* Data supplied:
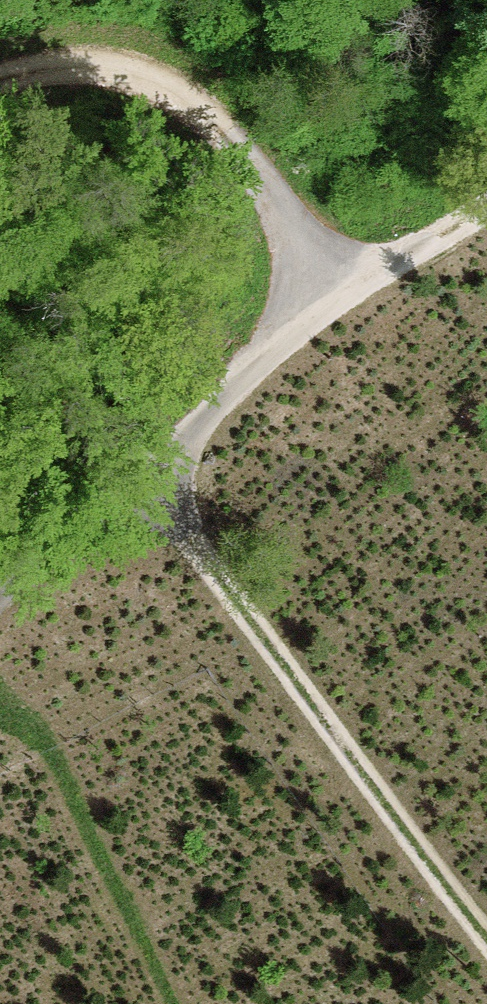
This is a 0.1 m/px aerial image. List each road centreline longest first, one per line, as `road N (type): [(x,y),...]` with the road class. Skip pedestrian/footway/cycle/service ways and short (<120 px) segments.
road 1 (track): [(149,481),(278,675),(486,946)]
road 2 (track): [(0,77),(80,63),(128,72),(174,93),(228,137),(349,296)]
road 3 (track): [(149,481),(349,296)]
road 4 (track): [(0,603),(149,481)]
road 5 (track): [(349,296),(486,205)]

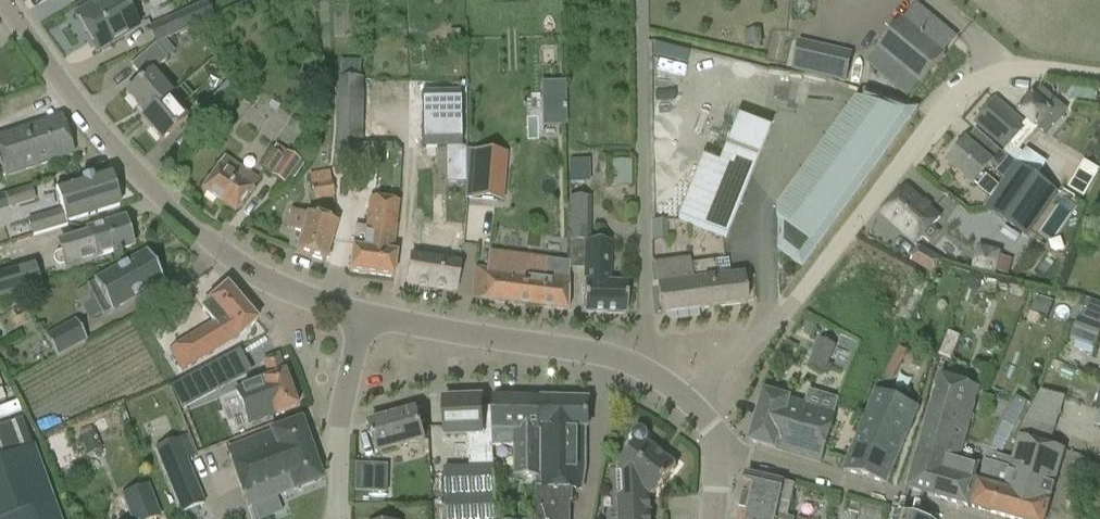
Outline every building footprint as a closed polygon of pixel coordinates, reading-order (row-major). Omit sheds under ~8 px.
[(123,31),(136,23),(122,0),(111,0),(106,3),(104,0),(102,0),(75,16),(96,52),(125,35),(123,31)] [(186,30),(213,19),(207,3),(179,14),(148,27),(156,45),(186,30)] [(945,56),(902,19),(878,48),(921,84),(945,56)] [(851,52),(799,40),(792,67),(844,79),(851,52)] [(130,66),(143,80),(126,95),(145,118),(169,98),(173,95),(153,72),(173,54),(163,42),(157,47),(154,45),(130,66)] [(340,76),(360,76),(360,62),(340,62),(340,76)] [(543,120),(567,120),(566,82),(542,83),(543,120)] [(1033,96),(1032,96),(1031,96),(1030,96),(1030,97),(1018,110),(1017,111),(1017,112),(1018,113),(1019,115),(1028,123),(1034,129),(1036,129),(1038,129),(1039,130),(1046,136),(1069,109),(1042,86),(1033,96)] [(857,101),(778,208),(777,221),(778,222),(778,252),(802,270),(920,109),(865,90),(857,101)] [(461,147),(460,92),(422,93),(423,147),(461,147)] [(169,98),(145,118),(141,120),(161,143),(188,120),(169,98)] [(361,99),(339,99),(338,136),(360,137),(361,99)] [(994,99),(974,122),(1005,149),(1002,152),(1016,163),(1017,164),(1018,164),(1025,155),(1020,151),(1039,130),(1038,129),(1036,129),(1034,129),(1028,123),(1024,126),(994,99)] [(61,117),(0,137),(0,159),(6,178),(74,156),(61,117)] [(678,219),(725,239),(770,130),(737,117),(717,165),(703,159),(678,219)] [(356,139),(336,138),(336,169),(357,169),(356,139)] [(965,142),(947,164),(974,185),(990,164),(999,171),(997,173),(1005,180),(1015,164),(1009,159),(993,146),(984,157),(965,142)] [(487,151),(476,150),(466,149),(466,151),(466,153),(466,197),(472,197),(504,200),(507,153),(487,151)] [(284,185),(289,178),(293,180),(303,165),(287,152),(282,158),(271,150),(259,167),(284,185)] [(568,181),(586,180),(586,158),(567,158),(568,181)] [(632,182),(631,158),(609,159),(610,183),(632,182)] [(1064,186),(1082,196),(1098,168),(1079,158),(1064,186)] [(226,172),(219,167),(202,191),(235,215),(258,182),(232,163),(226,172)] [(1027,238),(1058,192),(1017,164),(1016,163),(1015,164),(1005,180),(984,209),(1027,238)] [(335,198),(329,171),(310,174),(314,201),(335,198)] [(67,224),(119,208),(109,174),(92,179),(91,177),(82,180),(83,182),(56,190),(62,210),(27,220),(33,237),(40,235),(67,226),(67,224)] [(35,200),(30,185),(0,195),(0,206),(10,203),(11,208),(35,200)] [(939,219),(905,189),(882,216),(916,246),(924,236),(931,228),(939,219)] [(585,271),(583,314),(626,315),(627,287),(609,286),(610,244),(591,243),(591,198),(568,198),(569,243),(570,243),(570,271),(585,271)] [(350,270),(350,273),(393,278),(396,255),(392,254),(394,238),(399,203),(369,199),(365,229),(356,228),(353,249),(350,270)] [(292,211),(287,229),(303,234),(297,253),(326,262),(337,225),(308,216),(292,211)] [(427,261),(430,245),(434,217),(407,213),(404,240),(414,242),(407,284),(456,293),(460,267),(427,261)] [(97,258),(132,248),(124,222),(89,231),(90,236),(60,245),(67,269),(97,261),(97,258)] [(928,245),(941,257),(958,238),(945,226),(928,245)] [(933,275),(941,260),(920,246),(910,263),(933,275)] [(1009,272),(1011,254),(974,250),(972,268),(1009,272)] [(548,259),(489,252),(486,272),(474,271),(473,301),(567,312),(569,282),(569,263),(548,261),(548,259)] [(164,278),(158,268),(155,268),(147,254),(94,283),(95,284),(87,288),(103,318),(111,313),(111,314),(164,284),(163,281),(164,278)] [(690,266),(689,259),(655,263),(662,315),(747,305),(744,276),(717,279),(715,263),(690,266)] [(42,288),(33,261),(0,272),(0,301),(42,288)] [(212,274),(191,284),(196,295),(218,285),(212,274)] [(258,322),(227,287),(208,304),(210,306),(203,311),(213,323),(193,335),(193,336),(190,338),(189,337),(173,347),(173,348),(169,351),(183,374),(187,370),(232,344),(239,339),(258,322)] [(1052,302),(1037,296),(1031,313),(1046,319),(1052,302)] [(1079,316),(1070,340),(1094,350),(1099,334),(1099,324),(1079,316)] [(77,323),(47,340),(57,359),(87,342),(77,323)] [(949,332),(939,358),(951,363),(961,337),(958,336),(949,332)] [(824,375),(837,347),(820,340),(808,368),(824,375)] [(249,373),(237,352),(206,369),(217,390),(249,373)] [(261,383),(237,392),(250,427),(274,418),(299,409),(286,374),(285,374),(278,357),(263,363),(269,380),(261,383)] [(908,491),(935,499),(948,457),(958,460),(967,431),(979,391),(942,380),(908,491)] [(1013,460),(997,517),(1003,518),(1045,518),(1064,453),(1049,449),(1066,398),(1041,391),(1024,421),(1019,440),(1013,460)] [(765,393),(750,443),(821,464),(836,414),(840,401),(811,392),(807,405),(765,393)] [(877,392),(844,471),(887,484),(919,409),(877,392)] [(993,398),(981,394),(976,413),(988,416),(993,398)] [(492,398),(492,409),(493,446),(514,445),(513,477),(539,477),(543,399),(492,398)] [(481,399),(444,400),(444,402),(445,427),(458,427),(459,441),(468,440),(470,468),(493,467),(493,446),(492,409),(481,409),(481,399)] [(571,503),(573,503),(573,489),(580,489),(583,469),(583,427),(586,427),(587,401),(587,400),(543,399),(539,477),(539,487),(536,487),(536,518),(571,518),(571,503)] [(377,453),(425,439),(417,410),(369,425),(377,453)] [(24,419),(0,428),(0,518),(60,518),(24,419)] [(1003,453),(1015,429),(1003,423),(991,447),(1003,453)] [(247,507),(294,490),(295,492),(322,483),(301,424),(271,434),(272,436),(227,452),(247,507)] [(675,467),(644,444),(647,442),(646,435),(642,432),(635,432),(632,436),(633,442),(635,444),(615,470),(616,471),(617,518),(651,518),(651,516),(650,513),(649,495),(653,497),(675,467)] [(204,504),(186,461),(194,457),(185,436),(156,448),(182,513),(204,504)] [(997,517),(1013,460),(988,452),(985,462),(986,462),(983,470),(972,510),(997,517)] [(958,460),(948,457),(935,499),(967,509),(980,466),(958,460)] [(357,463),(357,502),(385,502),(386,464),(357,463)] [(493,467),(470,468),(444,469),(446,518),(497,518),(495,467),(493,467)] [(738,518),(787,518),(790,506),(795,486),(747,475),(743,494),(738,518)] [(161,518),(148,485),(121,496),(130,518),(158,518),(161,518)]
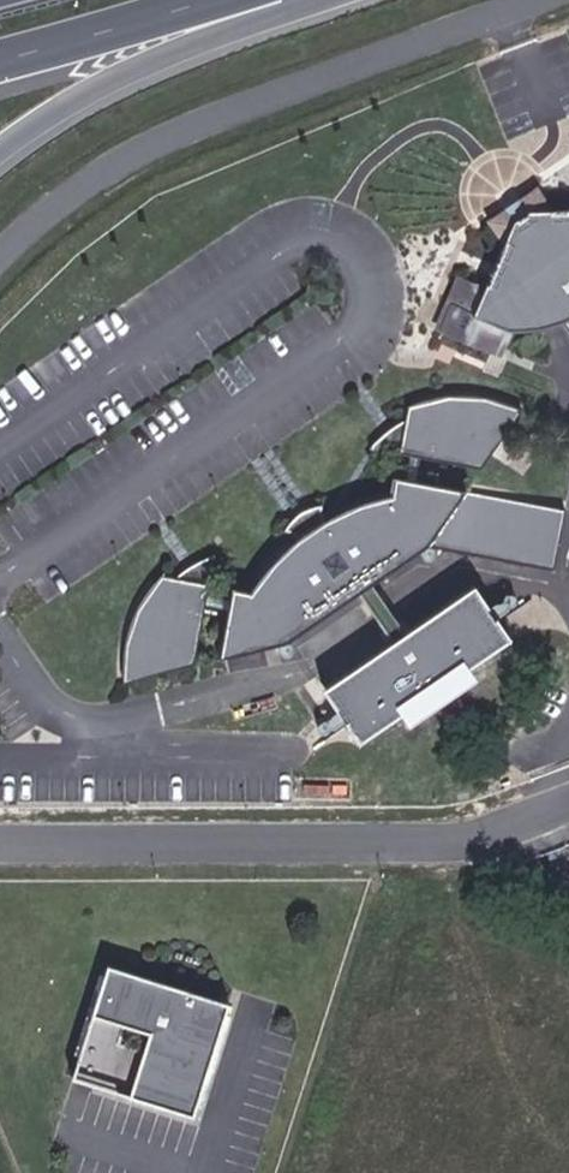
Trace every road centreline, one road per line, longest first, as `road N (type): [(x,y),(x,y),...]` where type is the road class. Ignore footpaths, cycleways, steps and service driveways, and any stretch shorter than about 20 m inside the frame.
road 1 (unclassified): [(0,260),(83,180),(160,139),(566,0)]
road 2 (trunk): [(0,152),(109,77),(310,0)]
road 3 (trunk): [(0,62),(209,0)]

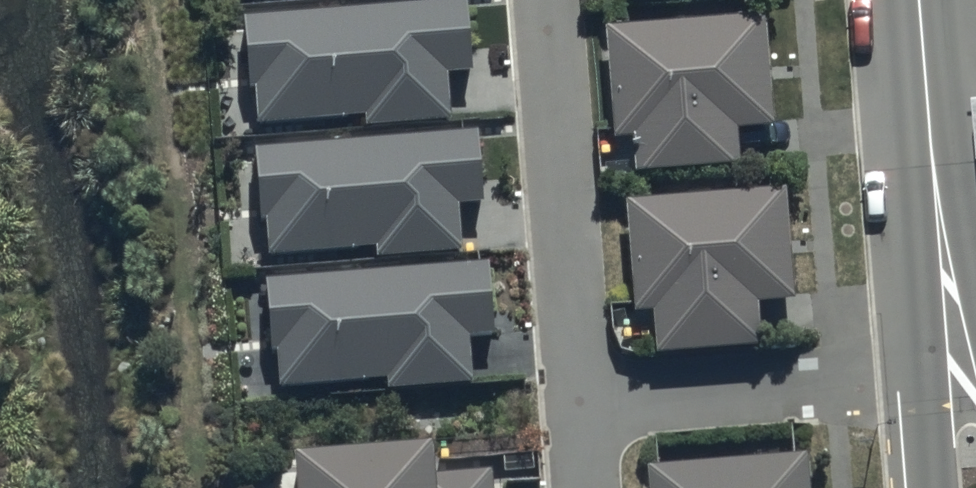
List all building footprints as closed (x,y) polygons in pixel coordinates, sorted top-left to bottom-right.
[(468,13),(245,29),(250,101),(258,100),(260,136),(367,128),(368,138),(453,132),(449,84),(473,83),(468,13)] [(768,22),(606,34),(614,146),(634,145),(636,181),(742,174),(739,137),(776,135),(768,22)] [(480,143),(256,159),(261,231),(269,231),(272,266),(379,258),(380,269),(464,262),(461,215),(485,213),(480,143)] [(789,201),(627,213),(635,325),(655,324),(657,360),(763,353),(760,316),(797,313),(789,201)] [(490,275),(267,291),(272,363),(280,362),(282,398),(389,390),(390,400),(475,394),(471,347),(495,345),(490,275)] [(647,480),(648,487),(811,487),(810,468),(647,480)] [(299,482),(299,487),(432,487),(431,472),(299,482)]
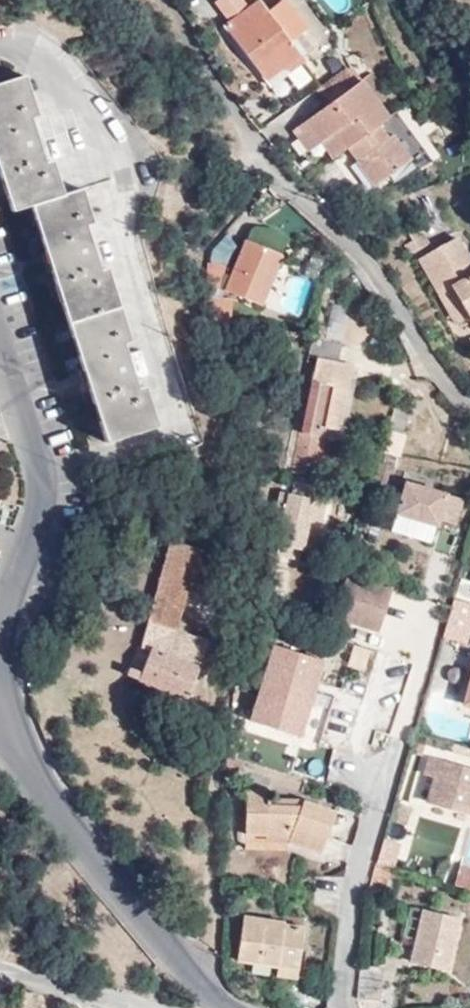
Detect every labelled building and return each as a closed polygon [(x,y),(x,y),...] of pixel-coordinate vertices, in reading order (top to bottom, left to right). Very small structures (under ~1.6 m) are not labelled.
[(230,22),(249,6),(244,0),(216,0),(214,2),(230,22)] [(270,83),(303,58),(301,56),(312,48),(300,32),(307,27),(286,0),(280,0),(279,1),(278,0),(258,0),(249,6),(230,22),(225,25),(270,83)] [(345,68),(321,85),(332,100),(356,83),(345,68)] [(373,71),(362,79),(379,103),(390,95),(373,71)] [(332,100),(305,120),(321,141),(335,131),(345,146),(388,115),(362,79),(356,83),(332,100)] [(23,83),(0,90),(0,178),(13,218),(29,213),(105,451),(158,435),(146,396),(136,397),(122,353),(131,351),(107,274),(98,276),(84,235),(93,231),(82,198),(62,203),(51,167),(44,168),(29,124),(36,121),(23,83)] [(388,115),(345,146),(355,160),(373,147),(378,153),(360,166),(372,184),(419,150),(392,112),(388,115)] [(305,120),(292,128),(308,150),(321,141),(305,120)] [(335,131),(325,138),(336,153),(345,146),(335,131)] [(373,147),(355,160),(360,166),(378,153),(373,147)] [(429,244),(417,224),(405,232),(410,240),(402,246),(408,257),(429,244)] [(455,235),(416,259),(437,294),(451,287),(469,315),(469,314),(469,260),(455,235)] [(262,305),(283,257),(247,242),(227,291),(262,305)] [(228,266),(207,264),(204,299),(222,300),(228,266)] [(456,323),(469,315),(451,287),(437,294),(456,323)] [(222,300),(204,299),(202,323),(231,325),(234,300),(222,300)] [(342,343),(314,338),(311,354),(321,356),(306,432),(319,434),(321,420),(341,424),(342,419),(354,360),(341,357),(342,343)] [(357,422),(342,419),(341,424),(340,433),(354,435),(357,422)] [(319,434),(306,432),(298,470),(318,474),(324,435),(319,434)] [(406,480),(398,507),(435,518),(455,523),(463,496),(406,480)] [(435,518),(398,507),(393,525),(429,536),(430,530),(435,518)] [(435,518),(430,530),(451,536),(455,523),(435,518)] [(177,636),(200,559),(171,551),(134,673),(192,698),(211,650),(177,636)] [(334,617),(378,629),(390,585),(346,574),(334,617)] [(468,617),(451,613),(443,638),(460,643),(468,617)] [(301,739),(324,663),(275,650),(254,726),(301,739)] [(421,744),(410,741),(405,756),(417,759),(421,744)] [(419,776),(429,779),(422,806),(469,817),(469,772),(423,760),(419,776)] [(429,779),(419,776),(414,775),(407,801),(422,806),(429,779)] [(328,849),(335,813),(304,806),(297,811),(276,810),(277,793),(251,792),(250,835),(293,835),(292,840),(328,849)] [(406,811),(390,808),(386,822),(402,826),(406,811)] [(469,892),(469,869),(460,866),(453,887),(469,892)] [(448,970),(460,920),(422,911),(410,962),(448,970)] [(297,980),(307,930),(287,926),(287,922),(250,915),(243,961),(278,968),(276,977),(297,980)] [(356,999),(357,1003),(378,1002),(378,970),(357,969),(357,975),(356,999)]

* Exercise instructions: Scan the entries above and return each line that holds "road".

* Output of the exercise:
This is a 0.1 m/px aerial image. List each road centreline longest first, one per line, as `road N (type): [(x,y),...]` with the road class. Skip pedestrian/footway/cycle/service ways and short (<120 px) segments.
road 1 (track): [(149,481),(278,675),(486,946)]
road 2 (track): [(0,77),(80,63),(128,72),(174,93),(228,137),(349,296)]
road 3 (track): [(149,481),(349,296)]
road 4 (track): [(0,603),(149,481)]
road 5 (track): [(349,296),(486,205)]
Trace every road centreline, one road per line, longest first, as `road N (type): [(x,y),(x,y),...]` where type is the road class. Ignore footpaths, cycleways, steps and service driveways, and any stretch shorter than about 20 m inside the frame.
road 1 (unclassified): [(0,260),(83,180),(160,139),(566,0)]
road 2 (trunk): [(0,152),(109,77),(310,0)]
road 3 (trunk): [(0,62),(209,0)]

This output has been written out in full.